(RECORDS PROVIDED Opens)

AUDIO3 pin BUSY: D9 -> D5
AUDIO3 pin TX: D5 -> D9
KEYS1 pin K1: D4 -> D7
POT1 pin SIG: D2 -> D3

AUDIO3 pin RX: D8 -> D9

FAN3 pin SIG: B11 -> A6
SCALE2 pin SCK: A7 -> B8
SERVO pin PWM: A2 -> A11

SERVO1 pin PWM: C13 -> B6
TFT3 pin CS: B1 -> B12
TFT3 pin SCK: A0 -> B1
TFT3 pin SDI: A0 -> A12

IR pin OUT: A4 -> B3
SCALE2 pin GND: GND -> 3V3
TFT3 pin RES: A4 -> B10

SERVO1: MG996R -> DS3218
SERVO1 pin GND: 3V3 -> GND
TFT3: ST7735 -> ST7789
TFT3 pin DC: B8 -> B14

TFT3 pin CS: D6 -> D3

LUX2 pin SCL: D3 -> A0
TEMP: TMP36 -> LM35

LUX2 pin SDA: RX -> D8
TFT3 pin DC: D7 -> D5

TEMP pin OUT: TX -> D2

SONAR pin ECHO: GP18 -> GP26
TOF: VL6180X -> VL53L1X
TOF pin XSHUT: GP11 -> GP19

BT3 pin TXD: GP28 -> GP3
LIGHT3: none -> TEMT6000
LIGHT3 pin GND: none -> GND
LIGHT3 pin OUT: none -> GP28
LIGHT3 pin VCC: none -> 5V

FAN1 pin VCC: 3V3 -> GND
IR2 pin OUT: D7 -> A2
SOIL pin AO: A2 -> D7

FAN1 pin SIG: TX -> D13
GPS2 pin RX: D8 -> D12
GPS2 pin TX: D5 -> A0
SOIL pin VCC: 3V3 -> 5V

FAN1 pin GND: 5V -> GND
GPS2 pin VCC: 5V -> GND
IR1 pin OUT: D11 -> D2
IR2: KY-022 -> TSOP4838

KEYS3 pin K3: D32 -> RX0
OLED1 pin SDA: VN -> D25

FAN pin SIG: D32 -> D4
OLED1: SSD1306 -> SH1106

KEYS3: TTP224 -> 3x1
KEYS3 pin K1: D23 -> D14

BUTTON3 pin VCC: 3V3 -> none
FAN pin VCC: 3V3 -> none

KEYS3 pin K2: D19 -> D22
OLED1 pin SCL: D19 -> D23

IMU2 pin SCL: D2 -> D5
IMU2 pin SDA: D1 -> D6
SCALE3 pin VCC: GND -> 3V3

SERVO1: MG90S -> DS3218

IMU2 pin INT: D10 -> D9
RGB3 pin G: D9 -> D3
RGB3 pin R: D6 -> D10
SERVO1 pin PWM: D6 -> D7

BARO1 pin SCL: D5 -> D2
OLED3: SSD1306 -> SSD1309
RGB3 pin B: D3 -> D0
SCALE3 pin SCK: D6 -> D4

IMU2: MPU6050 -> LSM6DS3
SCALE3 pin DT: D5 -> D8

(RECORDS PROVIDED Closes)

(DESCRIPTION OF THE TASK) Reproduce exactly the stretch of the material above that starts at the line with "AUDIO3 pin TX: D5 -> D9" and ends at the line with "TEMP pin OUT: TX -> D2", both included, and nothing else.

(WRITTEN SOLUTION)
AUDIO3 pin TX: D5 -> D9
KEYS1 pin K1: D4 -> D7
POT1 pin SIG: D2 -> D3

AUDIO3 pin RX: D8 -> D9

FAN3 pin SIG: B11 -> A6
SCALE2 pin SCK: A7 -> B8
SERVO pin PWM: A2 -> A11

SERVO1 pin PWM: C13 -> B6
TFT3 pin CS: B1 -> B12
TFT3 pin SCK: A0 -> B1
TFT3 pin SDI: A0 -> A12

IR pin OUT: A4 -> B3
SCALE2 pin GND: GND -> 3V3
TFT3 pin RES: A4 -> B10

SERVO1: MG996R -> DS3218
SERVO1 pin GND: 3V3 -> GND
TFT3: ST7735 -> ST7789
TFT3 pin DC: B8 -> B14

TFT3 pin CS: D6 -> D3

LUX2 pin SCL: D3 -> A0
TEMP: TMP36 -> LM35

LUX2 pin SDA: RX -> D8
TFT3 pin DC: D7 -> D5

TEMP pin OUT: TX -> D2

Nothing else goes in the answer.